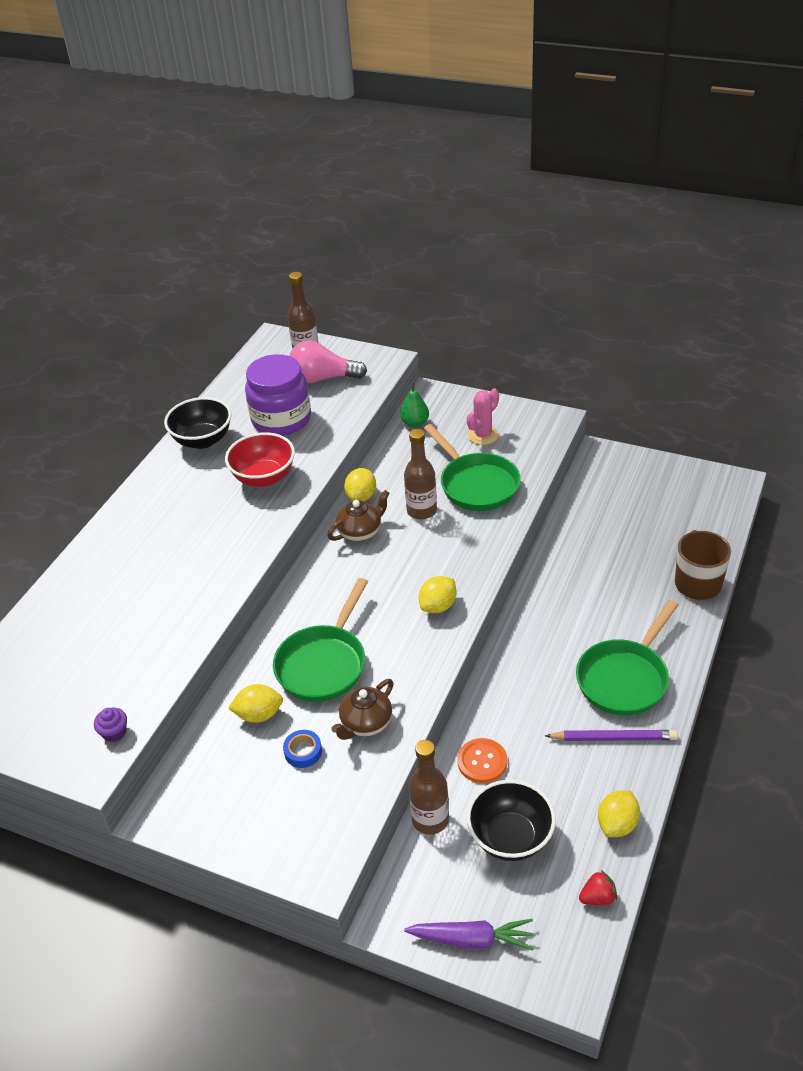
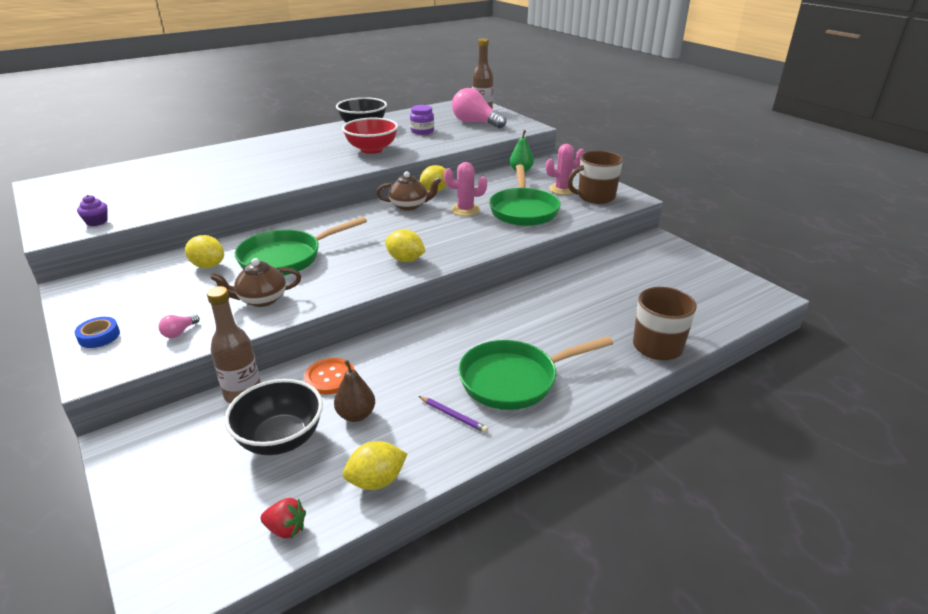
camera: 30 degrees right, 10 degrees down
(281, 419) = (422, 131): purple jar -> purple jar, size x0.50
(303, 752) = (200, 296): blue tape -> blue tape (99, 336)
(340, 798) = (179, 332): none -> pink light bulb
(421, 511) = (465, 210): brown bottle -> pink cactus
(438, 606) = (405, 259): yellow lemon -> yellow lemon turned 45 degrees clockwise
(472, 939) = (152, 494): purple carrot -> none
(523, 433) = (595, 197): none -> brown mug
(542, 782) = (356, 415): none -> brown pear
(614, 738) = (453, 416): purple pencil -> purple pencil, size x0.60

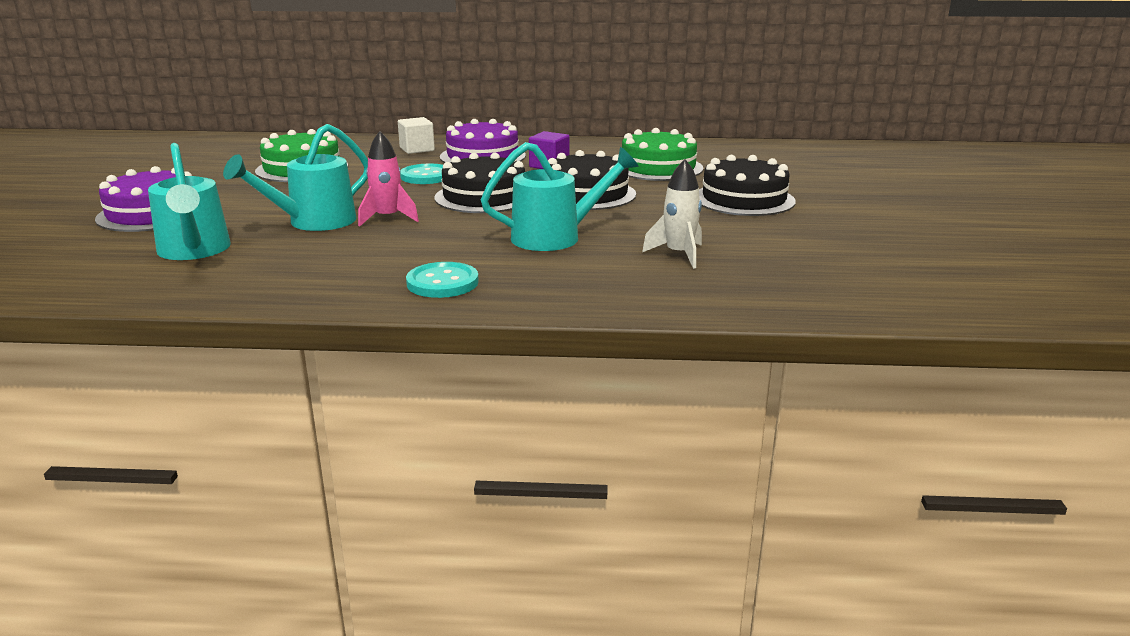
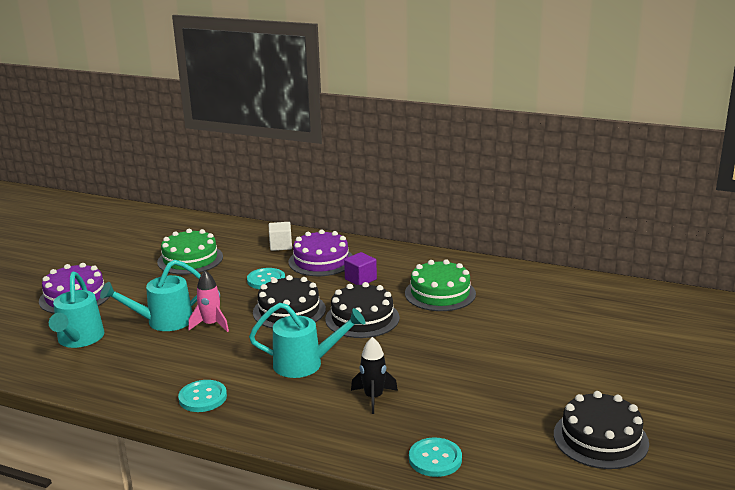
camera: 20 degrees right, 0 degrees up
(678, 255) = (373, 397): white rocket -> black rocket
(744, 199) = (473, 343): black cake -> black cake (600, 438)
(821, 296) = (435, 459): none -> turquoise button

○ ○ ○ ○ ○ ○ ○

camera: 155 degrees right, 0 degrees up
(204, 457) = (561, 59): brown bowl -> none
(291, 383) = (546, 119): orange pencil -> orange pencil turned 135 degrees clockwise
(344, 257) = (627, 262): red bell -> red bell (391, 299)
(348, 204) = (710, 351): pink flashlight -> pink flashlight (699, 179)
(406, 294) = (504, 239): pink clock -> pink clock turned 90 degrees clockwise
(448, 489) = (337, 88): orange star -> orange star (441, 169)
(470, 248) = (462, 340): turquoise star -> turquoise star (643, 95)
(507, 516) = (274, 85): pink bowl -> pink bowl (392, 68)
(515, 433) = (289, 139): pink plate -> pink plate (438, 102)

○ ○ ○ ○ ○ ○ ○

→ Job item: After locating the line holding "(204, 457) = (561, 59): brown bowl -> none" above, output exactly that line and every line after it through the line holding "(470, 248) = (462, 340): turquoise". Include nothing else.

→ Response to the exercise:
(204, 457) = (561, 59): brown bowl -> none
(291, 383) = (546, 119): orange pencil -> orange pencil turned 135 degrees clockwise
(344, 257) = (627, 262): red bell -> red bell (391, 299)
(348, 204) = (710, 351): pink flashlight -> pink flashlight (699, 179)
(406, 294) = (504, 239): pink clock -> pink clock turned 90 degrees clockwise
(448, 489) = (337, 88): orange star -> orange star (441, 169)
(470, 248) = (462, 340): turquoise star -> turquoise star (643, 95)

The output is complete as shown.